- **EXERCISE**: Print, in exact form, the lines below from the one containing "U3 pin out: NET16 -> NET19" through the one containing "D11: diode 1N4001", and omit all others.

- **INFORMATION PROVIDED**:

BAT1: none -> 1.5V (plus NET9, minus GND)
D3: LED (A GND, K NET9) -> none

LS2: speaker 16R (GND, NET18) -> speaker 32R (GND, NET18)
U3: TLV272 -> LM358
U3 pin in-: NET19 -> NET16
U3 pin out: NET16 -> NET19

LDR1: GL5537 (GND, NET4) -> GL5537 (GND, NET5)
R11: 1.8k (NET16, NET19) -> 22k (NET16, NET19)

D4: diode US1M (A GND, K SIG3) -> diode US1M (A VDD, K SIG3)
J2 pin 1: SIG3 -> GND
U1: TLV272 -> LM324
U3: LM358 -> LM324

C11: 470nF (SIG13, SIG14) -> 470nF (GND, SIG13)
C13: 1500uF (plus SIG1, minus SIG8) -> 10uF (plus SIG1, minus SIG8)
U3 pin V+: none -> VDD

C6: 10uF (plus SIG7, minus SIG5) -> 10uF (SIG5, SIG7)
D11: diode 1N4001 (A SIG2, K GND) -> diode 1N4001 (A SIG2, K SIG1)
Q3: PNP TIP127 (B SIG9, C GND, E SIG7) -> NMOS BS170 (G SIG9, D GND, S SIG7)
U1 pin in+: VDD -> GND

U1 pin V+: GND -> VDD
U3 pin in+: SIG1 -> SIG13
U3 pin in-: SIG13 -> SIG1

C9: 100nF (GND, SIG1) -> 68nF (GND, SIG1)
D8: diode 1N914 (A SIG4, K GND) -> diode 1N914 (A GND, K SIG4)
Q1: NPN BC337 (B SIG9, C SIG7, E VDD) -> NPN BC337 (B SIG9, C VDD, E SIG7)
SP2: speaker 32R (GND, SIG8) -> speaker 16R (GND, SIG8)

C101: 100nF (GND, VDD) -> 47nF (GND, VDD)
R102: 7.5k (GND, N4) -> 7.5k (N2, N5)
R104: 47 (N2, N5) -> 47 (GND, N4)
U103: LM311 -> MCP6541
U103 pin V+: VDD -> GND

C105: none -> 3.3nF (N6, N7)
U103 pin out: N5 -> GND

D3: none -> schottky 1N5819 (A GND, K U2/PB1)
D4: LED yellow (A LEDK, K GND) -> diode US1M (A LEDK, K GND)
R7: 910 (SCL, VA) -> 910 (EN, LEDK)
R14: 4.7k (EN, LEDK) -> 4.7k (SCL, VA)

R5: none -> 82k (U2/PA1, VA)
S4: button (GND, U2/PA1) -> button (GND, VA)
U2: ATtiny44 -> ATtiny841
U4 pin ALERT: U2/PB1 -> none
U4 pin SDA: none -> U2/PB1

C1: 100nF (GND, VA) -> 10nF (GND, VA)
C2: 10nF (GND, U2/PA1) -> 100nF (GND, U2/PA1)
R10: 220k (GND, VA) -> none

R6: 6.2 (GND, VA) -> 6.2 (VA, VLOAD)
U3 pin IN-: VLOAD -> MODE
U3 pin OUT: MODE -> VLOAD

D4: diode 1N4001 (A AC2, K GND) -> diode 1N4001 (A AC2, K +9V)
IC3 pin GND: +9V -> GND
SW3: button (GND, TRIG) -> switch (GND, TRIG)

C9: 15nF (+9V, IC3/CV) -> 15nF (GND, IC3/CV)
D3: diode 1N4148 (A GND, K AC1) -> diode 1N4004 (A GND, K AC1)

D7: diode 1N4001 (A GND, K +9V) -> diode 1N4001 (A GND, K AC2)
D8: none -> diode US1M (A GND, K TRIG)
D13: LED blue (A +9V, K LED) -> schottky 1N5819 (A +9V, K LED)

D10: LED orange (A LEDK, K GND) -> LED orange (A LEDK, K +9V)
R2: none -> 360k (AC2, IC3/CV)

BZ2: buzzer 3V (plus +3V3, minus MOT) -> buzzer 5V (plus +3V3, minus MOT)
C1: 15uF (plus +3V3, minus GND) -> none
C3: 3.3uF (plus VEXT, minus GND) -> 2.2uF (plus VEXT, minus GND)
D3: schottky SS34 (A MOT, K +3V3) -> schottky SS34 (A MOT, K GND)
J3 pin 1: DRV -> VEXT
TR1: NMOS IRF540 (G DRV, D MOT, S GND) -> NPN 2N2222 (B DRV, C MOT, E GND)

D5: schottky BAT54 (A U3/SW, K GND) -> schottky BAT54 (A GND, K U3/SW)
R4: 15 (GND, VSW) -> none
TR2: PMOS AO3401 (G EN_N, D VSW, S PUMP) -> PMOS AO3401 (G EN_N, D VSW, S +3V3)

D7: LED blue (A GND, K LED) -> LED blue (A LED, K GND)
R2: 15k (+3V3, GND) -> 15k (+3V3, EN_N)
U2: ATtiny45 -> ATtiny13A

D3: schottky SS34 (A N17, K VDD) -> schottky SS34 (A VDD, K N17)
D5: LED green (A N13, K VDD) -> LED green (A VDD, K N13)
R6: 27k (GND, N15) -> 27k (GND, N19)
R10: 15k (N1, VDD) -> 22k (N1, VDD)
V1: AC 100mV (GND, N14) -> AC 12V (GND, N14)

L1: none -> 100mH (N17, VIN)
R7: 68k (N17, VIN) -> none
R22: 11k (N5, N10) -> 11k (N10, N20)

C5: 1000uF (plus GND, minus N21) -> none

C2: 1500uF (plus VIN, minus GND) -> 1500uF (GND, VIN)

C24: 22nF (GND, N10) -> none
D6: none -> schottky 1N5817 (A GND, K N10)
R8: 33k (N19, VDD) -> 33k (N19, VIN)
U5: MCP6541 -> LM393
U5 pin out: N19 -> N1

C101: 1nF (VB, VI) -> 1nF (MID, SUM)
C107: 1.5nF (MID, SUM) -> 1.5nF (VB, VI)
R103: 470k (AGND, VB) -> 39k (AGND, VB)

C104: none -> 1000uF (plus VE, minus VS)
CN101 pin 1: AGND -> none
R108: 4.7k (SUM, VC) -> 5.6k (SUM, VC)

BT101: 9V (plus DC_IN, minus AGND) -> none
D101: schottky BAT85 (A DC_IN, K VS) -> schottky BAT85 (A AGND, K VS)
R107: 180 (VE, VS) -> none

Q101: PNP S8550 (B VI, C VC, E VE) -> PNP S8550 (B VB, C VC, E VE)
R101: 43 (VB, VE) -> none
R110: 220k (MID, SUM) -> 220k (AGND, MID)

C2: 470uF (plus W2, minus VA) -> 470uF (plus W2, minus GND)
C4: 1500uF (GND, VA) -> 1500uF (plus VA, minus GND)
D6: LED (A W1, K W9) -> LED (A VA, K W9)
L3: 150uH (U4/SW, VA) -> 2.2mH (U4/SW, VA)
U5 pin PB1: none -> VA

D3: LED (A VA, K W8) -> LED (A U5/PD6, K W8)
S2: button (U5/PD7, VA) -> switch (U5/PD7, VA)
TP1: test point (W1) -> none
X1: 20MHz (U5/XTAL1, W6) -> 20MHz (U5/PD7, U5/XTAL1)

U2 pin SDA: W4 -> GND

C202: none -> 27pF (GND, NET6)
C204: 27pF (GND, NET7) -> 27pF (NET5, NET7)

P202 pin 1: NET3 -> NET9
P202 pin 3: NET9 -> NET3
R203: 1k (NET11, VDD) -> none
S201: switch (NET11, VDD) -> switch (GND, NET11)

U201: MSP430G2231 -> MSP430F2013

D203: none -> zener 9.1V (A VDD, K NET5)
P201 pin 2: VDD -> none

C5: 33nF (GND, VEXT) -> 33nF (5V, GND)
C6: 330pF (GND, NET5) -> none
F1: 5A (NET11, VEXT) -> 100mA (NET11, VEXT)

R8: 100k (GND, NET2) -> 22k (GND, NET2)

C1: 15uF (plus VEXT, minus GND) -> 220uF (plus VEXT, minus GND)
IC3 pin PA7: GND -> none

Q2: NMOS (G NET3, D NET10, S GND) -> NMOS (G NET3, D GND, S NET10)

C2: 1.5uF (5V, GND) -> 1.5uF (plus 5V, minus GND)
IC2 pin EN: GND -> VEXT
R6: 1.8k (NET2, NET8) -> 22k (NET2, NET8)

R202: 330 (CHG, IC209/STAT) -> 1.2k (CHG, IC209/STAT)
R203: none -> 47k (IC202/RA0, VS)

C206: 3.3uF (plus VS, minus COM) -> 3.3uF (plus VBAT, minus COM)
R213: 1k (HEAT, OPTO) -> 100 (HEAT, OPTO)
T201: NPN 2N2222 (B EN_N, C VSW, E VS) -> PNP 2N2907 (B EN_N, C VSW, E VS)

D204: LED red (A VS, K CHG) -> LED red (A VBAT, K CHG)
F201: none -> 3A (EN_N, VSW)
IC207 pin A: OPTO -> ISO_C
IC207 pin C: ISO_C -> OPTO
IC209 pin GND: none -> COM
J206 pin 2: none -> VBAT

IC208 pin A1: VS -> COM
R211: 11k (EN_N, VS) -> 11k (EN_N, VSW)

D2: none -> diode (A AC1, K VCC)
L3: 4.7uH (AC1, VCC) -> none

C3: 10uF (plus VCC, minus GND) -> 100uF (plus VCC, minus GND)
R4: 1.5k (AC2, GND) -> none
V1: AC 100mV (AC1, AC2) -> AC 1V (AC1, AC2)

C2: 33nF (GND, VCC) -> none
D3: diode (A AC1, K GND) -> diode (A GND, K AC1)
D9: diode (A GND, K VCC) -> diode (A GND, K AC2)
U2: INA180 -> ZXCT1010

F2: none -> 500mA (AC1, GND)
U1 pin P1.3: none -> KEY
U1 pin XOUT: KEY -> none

- **RESPONSE AREA**:
U3 pin out: NET16 -> NET19

LDR1: GL5537 (GND, NET4) -> GL5537 (GND, NET5)
R11: 1.8k (NET16, NET19) -> 22k (NET16, NET19)

D4: diode US1M (A GND, K SIG3) -> diode US1M (A VDD, K SIG3)
J2 pin 1: SIG3 -> GND
U1: TLV272 -> LM324
U3: LM358 -> LM324

C11: 470nF (SIG13, SIG14) -> 470nF (GND, SIG13)
C13: 1500uF (plus SIG1, minus SIG8) -> 10uF (plus SIG1, minus SIG8)
U3 pin V+: none -> VDD

C6: 10uF (plus SIG7, minus SIG5) -> 10uF (SIG5, SIG7)
D11: diode 1N4001 (A SIG2, K GND) -> diode 1N4001 (A SIG2, K SIG1)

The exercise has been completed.